Where "cobalt" appears in a line of the entries below, that line should be copied.

Dataset content Start Marker

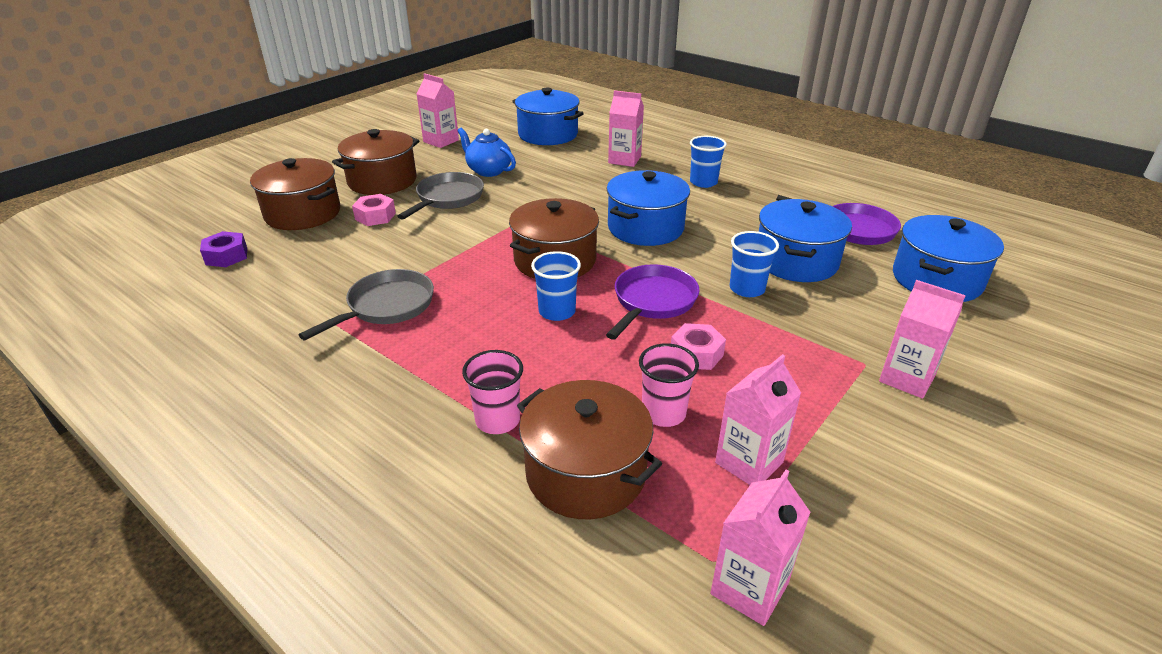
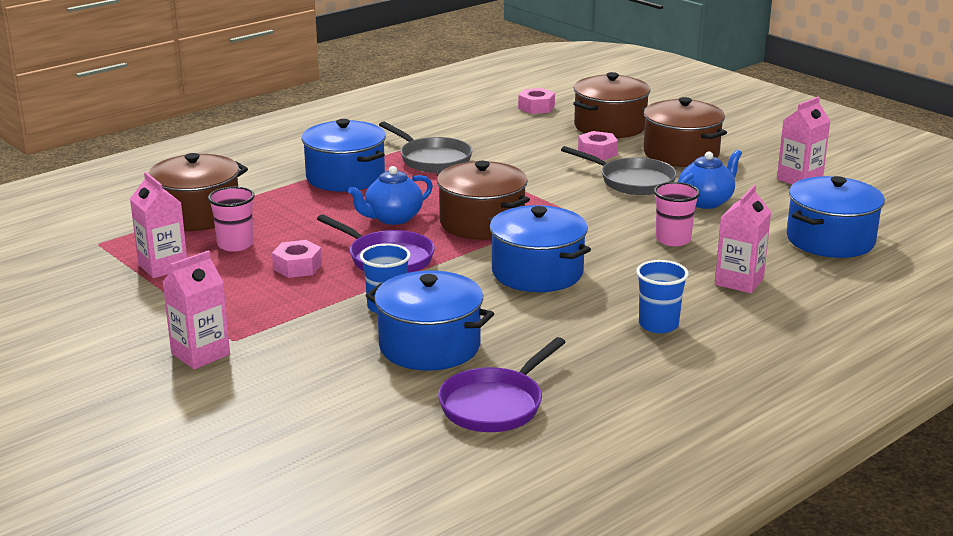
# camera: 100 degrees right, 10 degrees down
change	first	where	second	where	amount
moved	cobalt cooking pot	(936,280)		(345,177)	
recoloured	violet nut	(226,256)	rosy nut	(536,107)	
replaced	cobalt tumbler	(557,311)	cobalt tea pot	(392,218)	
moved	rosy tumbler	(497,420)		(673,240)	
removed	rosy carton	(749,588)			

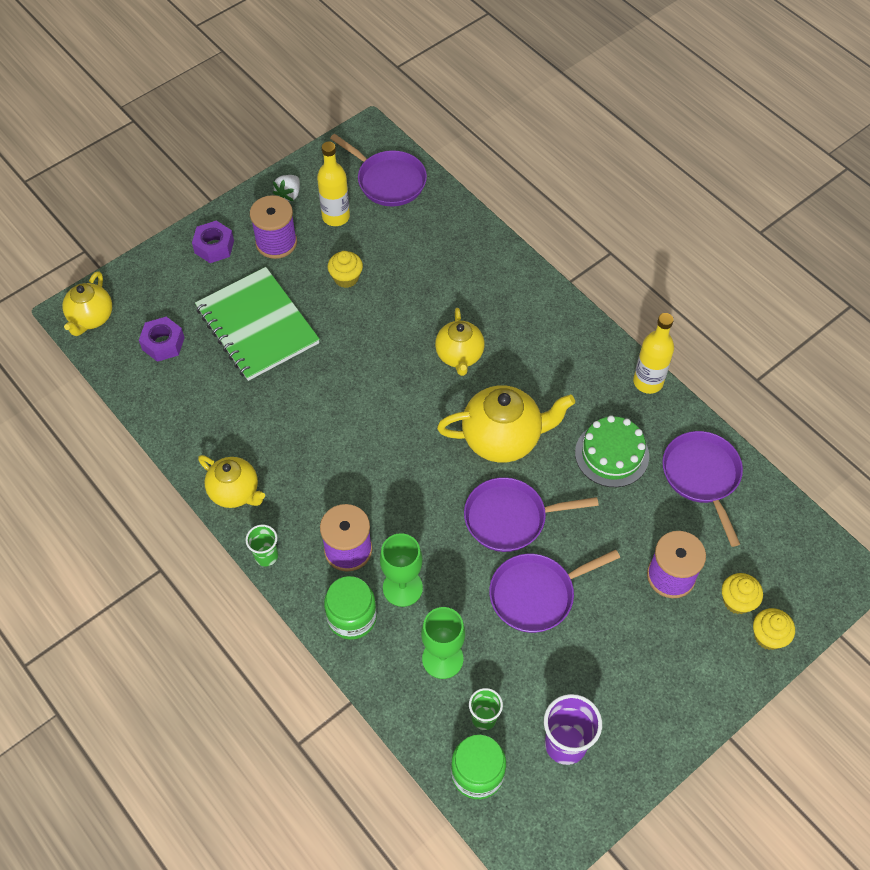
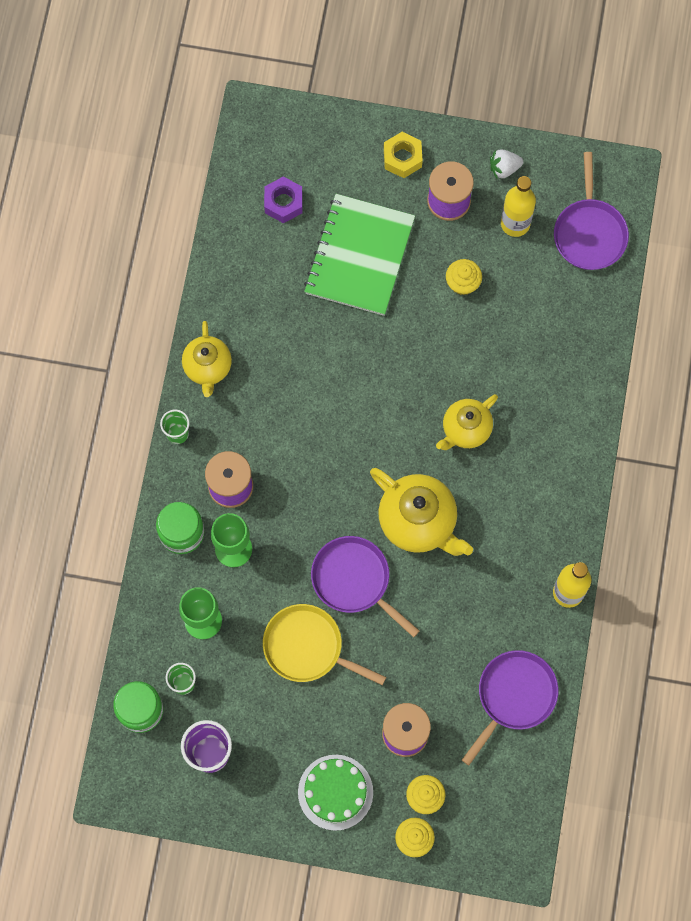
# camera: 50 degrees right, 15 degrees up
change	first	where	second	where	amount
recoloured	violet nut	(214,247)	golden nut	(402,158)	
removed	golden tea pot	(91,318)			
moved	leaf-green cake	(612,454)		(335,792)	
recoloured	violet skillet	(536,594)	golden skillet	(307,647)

Dataset content End Marker
Dataset content Start Marker

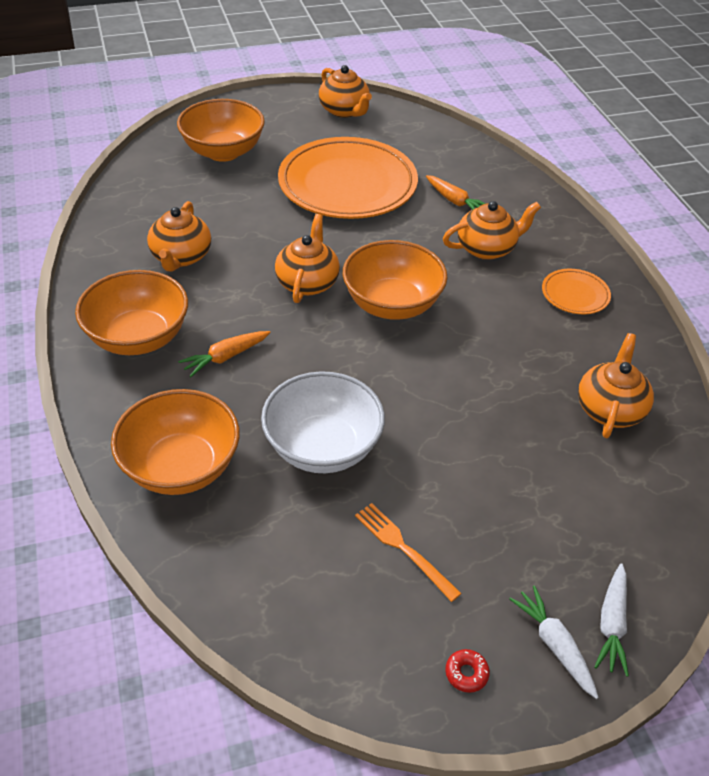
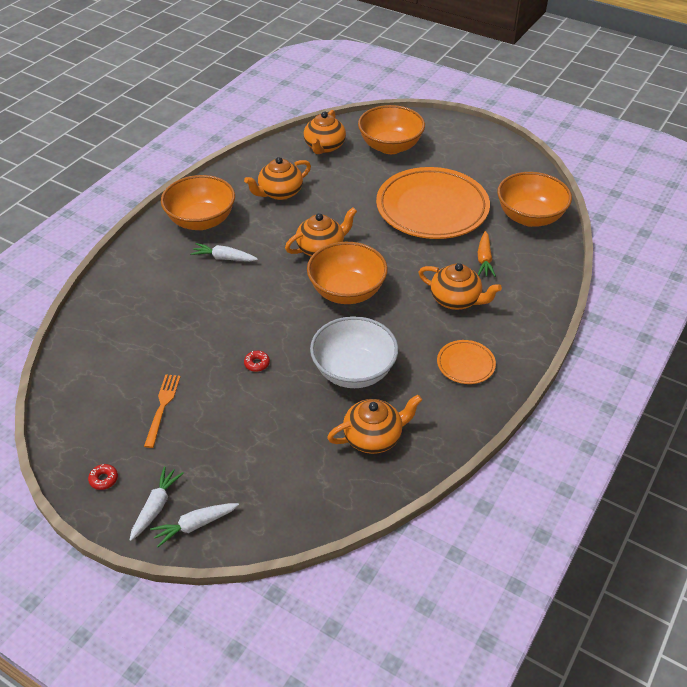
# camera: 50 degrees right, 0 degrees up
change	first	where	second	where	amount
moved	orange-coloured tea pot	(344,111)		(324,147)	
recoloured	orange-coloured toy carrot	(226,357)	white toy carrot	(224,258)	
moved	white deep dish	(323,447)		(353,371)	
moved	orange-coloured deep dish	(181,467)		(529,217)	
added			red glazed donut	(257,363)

Dataset content End Marker
Dataset content Start Marker

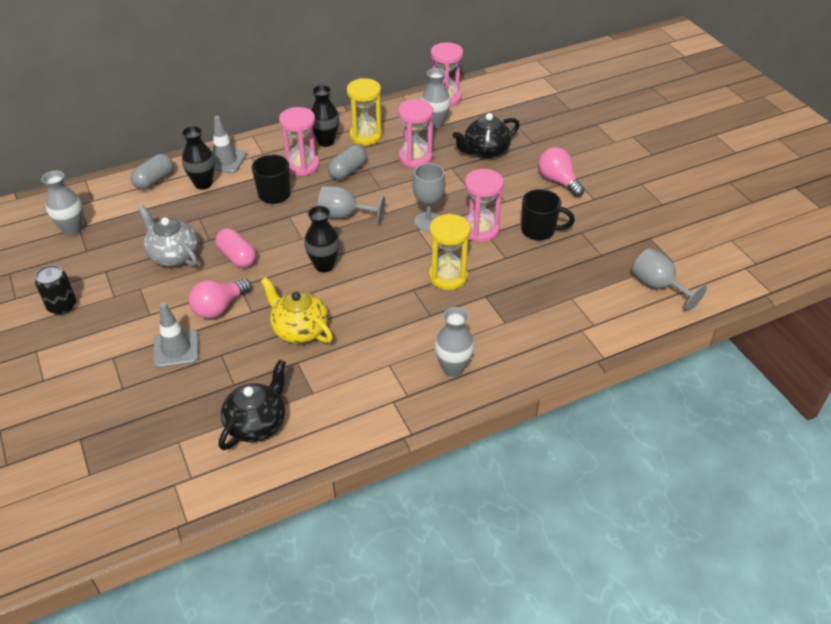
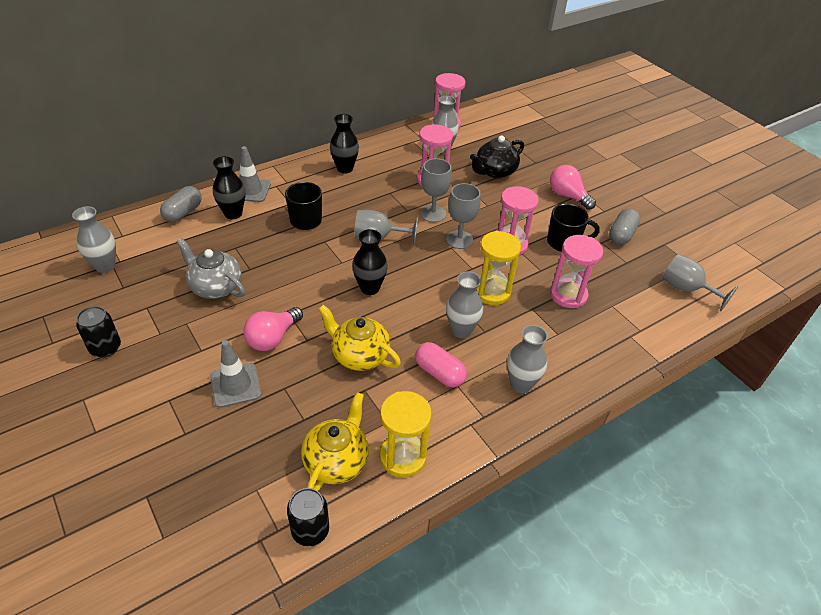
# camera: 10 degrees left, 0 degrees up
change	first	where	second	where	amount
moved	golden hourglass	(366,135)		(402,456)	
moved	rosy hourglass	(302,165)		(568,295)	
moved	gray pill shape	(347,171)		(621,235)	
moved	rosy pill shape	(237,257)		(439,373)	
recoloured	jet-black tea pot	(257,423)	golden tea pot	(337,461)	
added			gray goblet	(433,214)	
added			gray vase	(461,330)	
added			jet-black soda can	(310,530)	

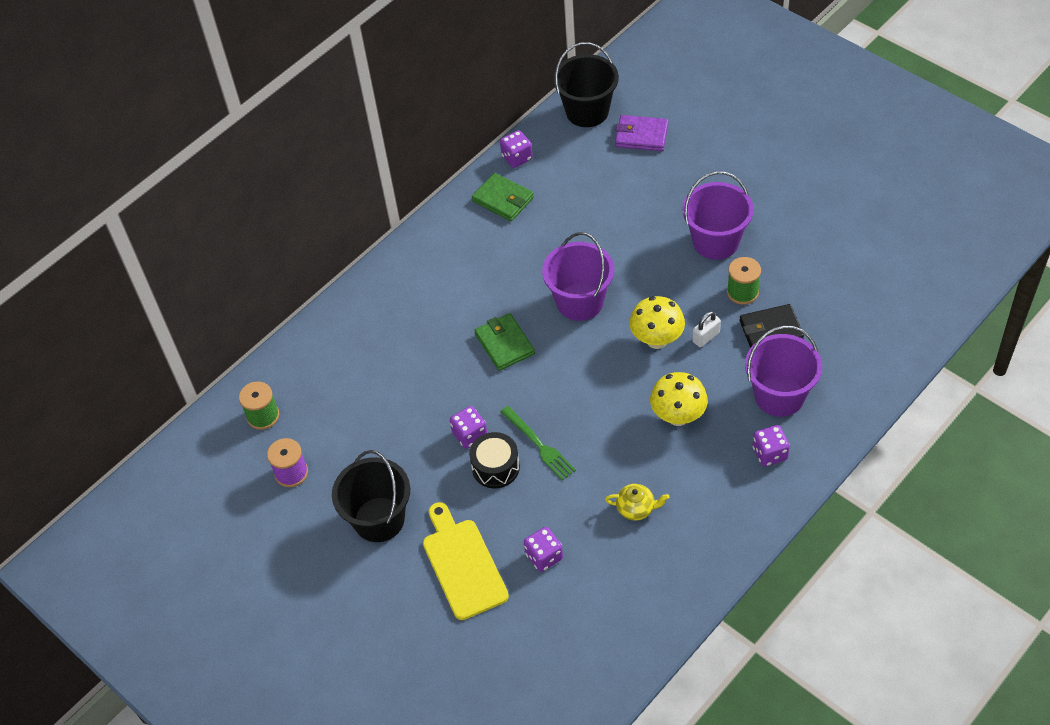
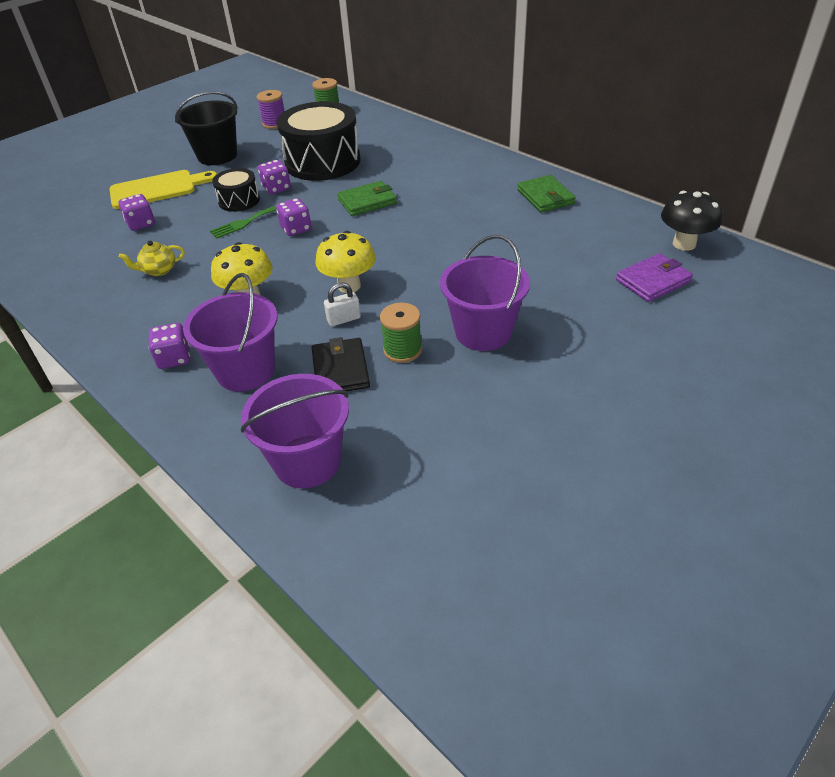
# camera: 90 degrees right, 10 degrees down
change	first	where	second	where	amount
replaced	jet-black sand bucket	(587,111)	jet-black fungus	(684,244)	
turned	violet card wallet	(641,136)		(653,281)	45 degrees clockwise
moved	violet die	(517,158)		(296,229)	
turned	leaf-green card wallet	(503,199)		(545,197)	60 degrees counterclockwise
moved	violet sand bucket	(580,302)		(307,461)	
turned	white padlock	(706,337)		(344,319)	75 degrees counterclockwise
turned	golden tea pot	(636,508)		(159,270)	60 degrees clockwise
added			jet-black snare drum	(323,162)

Dataset content End Marker

### [Answer to this task]
moved	cobalt cooking pot	(936,280)		(345,177)	
replaced	cobalt tumbler	(557,311)	cobalt tea pot	(392,218)	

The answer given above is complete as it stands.